### Exercise instructions
Across the entries that follow, tally every line holding the word "white" and reply with the count alone.

### Extracted data

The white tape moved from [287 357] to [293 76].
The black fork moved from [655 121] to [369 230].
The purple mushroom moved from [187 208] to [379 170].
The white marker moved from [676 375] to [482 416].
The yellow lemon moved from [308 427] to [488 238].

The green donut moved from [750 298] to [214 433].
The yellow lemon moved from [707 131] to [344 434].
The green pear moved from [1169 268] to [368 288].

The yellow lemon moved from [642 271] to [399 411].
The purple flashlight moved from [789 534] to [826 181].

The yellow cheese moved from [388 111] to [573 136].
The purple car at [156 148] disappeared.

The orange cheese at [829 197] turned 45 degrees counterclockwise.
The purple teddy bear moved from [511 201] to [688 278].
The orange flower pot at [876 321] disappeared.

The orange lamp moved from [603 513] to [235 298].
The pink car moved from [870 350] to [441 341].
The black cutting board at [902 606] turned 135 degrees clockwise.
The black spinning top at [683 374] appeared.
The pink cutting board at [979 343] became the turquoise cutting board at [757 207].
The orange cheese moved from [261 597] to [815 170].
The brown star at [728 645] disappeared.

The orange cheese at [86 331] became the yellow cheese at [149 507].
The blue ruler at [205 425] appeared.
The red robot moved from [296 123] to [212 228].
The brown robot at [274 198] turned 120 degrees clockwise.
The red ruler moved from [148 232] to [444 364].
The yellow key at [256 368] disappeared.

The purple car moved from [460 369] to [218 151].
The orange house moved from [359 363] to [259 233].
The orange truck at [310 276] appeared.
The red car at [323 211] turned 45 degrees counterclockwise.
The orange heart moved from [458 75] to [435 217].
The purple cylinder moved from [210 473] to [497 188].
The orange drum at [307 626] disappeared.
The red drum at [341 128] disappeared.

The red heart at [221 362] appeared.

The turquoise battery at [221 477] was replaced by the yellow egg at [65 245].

### Written solution
2